Top of DATASET SECTION

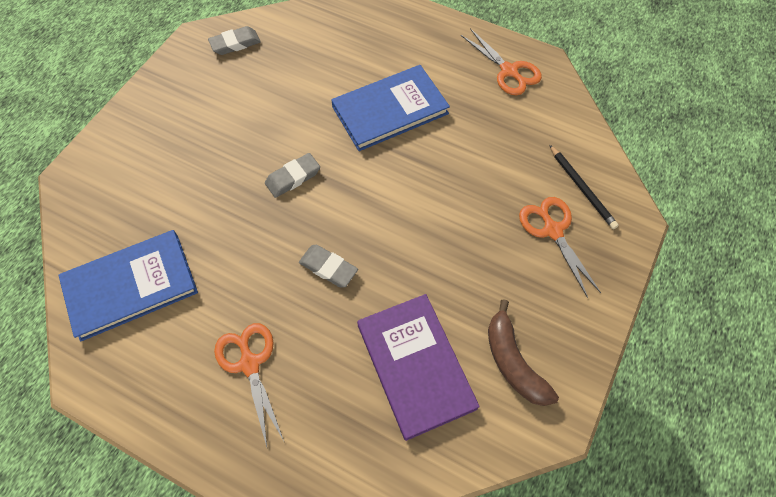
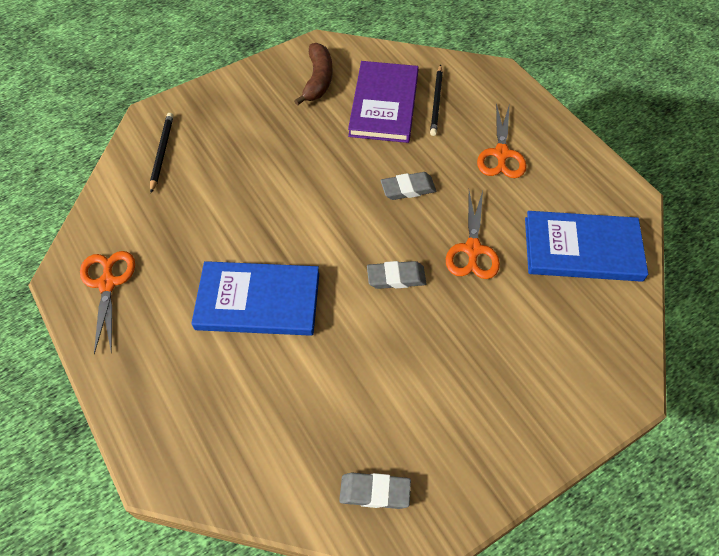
camera: 150 degrees left, 5 degrees down
(328, 268) = (408, 189): grey eraser -> grey eraser turned 75 degrees counterclockwise
(357, 404) = (436, 102): none -> black pencil
(552, 230) = (215, 136): orange scissors -> orange scissors (472, 249)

Bottom of DATASET SECTION

Among the lines above, which ones include the word "degrees"? Copy them.

OUTPUT OF THE TASK:
camera: 150 degrees left, 5 degrees down
(328, 268) = (408, 189): grey eraser -> grey eraser turned 75 degrees counterclockwise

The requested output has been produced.